● **Data records**:
========================================================================

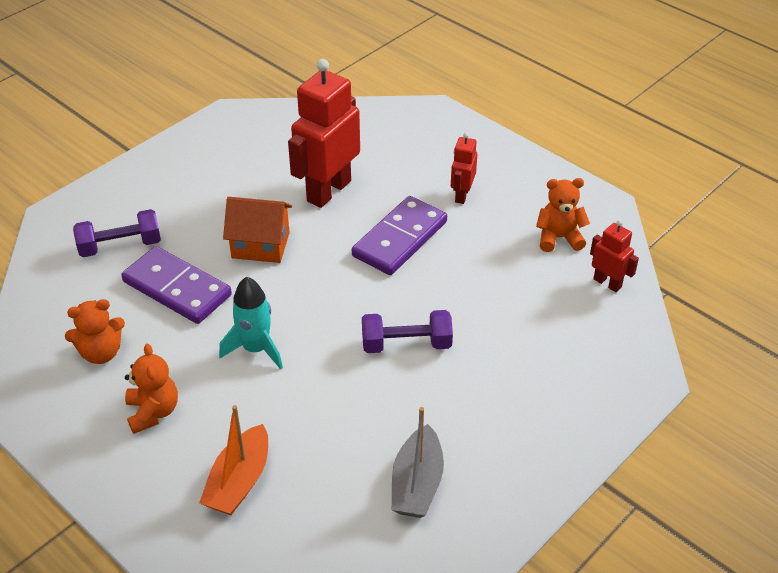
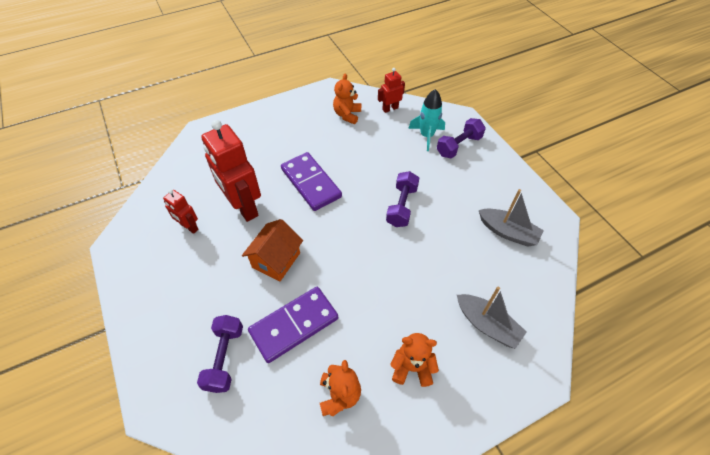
camera: 70 degrees left, 10 degrees up
(239, 481) = (487, 325): orange boat -> grey boat
(256, 349) = (375, 287): turquoise rocket -> turquoise rocket (426, 136)
(462, 195) = (288, 143): red robot -> red robot (189, 227)
(574, 388) = (458, 146): none -> purple dumbbell

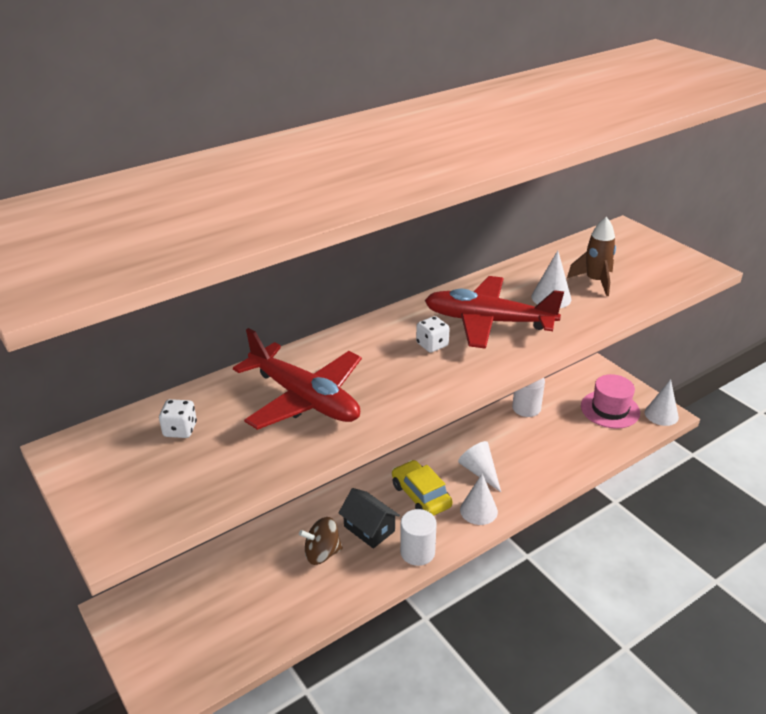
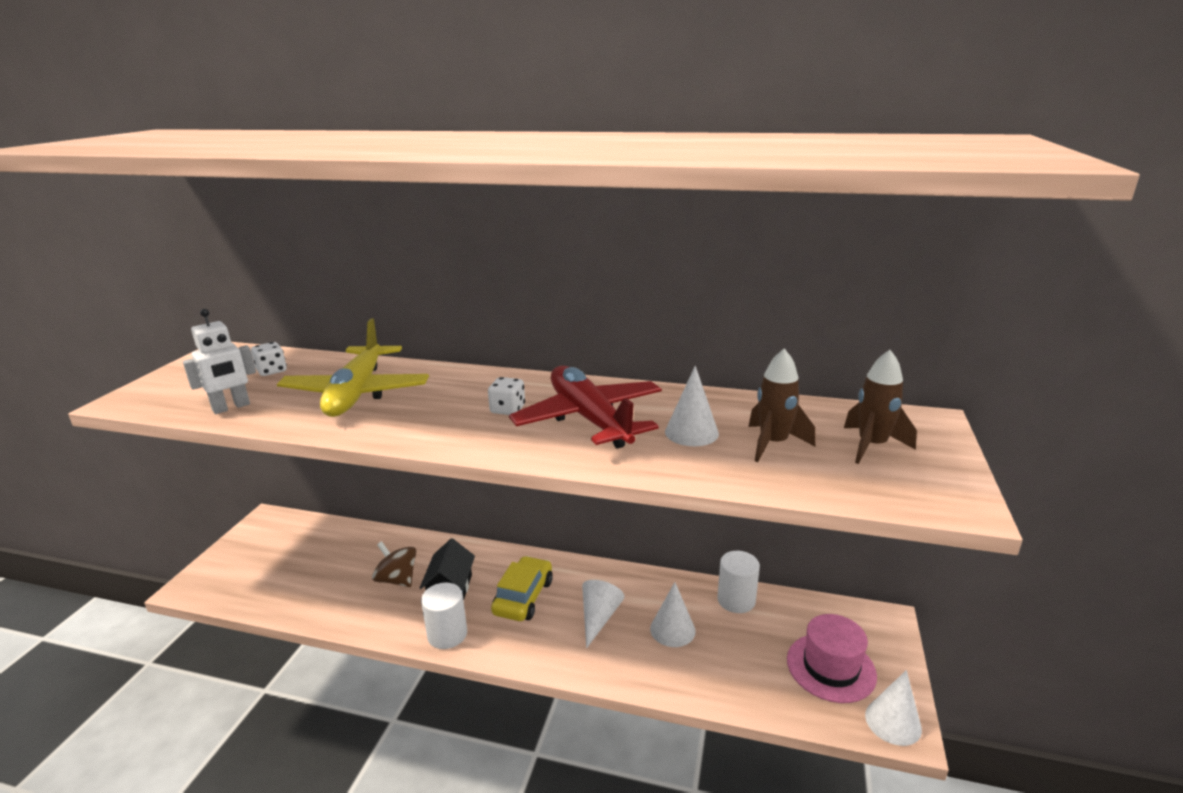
camera: 50 degrees right, 10 degrees down
(237, 472) = (231, 407): none -> white robot
(304, 399) = (357, 393): red plane -> yellow plane
(478, 510) = (543, 646): white cone -> white cone (672, 629)
(630, 258) = (872, 446): none -> brown rocket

========================================================================

● **Problem statement**: Please return every line of the material above that includes "white".

● **Written answer**:
(237, 472) = (231, 407): none -> white robot
(478, 510) = (543, 646): white cone -> white cone (672, 629)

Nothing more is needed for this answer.